◆ Excerpted records
──────
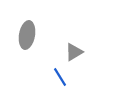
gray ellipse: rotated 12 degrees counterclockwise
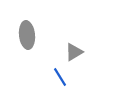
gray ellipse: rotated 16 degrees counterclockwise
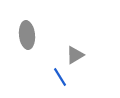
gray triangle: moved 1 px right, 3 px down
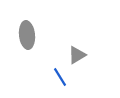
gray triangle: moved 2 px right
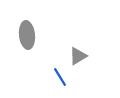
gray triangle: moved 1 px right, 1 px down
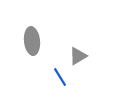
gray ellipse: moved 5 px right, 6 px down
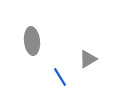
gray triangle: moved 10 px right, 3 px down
──────
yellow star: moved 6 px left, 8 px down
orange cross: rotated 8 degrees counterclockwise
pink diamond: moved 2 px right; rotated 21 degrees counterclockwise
──────
◆ Description of the task
Pick out every line of the data above that contains the word "ellipse", and copy each one. Case counts.

◆ Reply
gray ellipse: rotated 12 degrees counterclockwise
gray ellipse: rotated 16 degrees counterclockwise
gray ellipse: moved 5 px right, 6 px down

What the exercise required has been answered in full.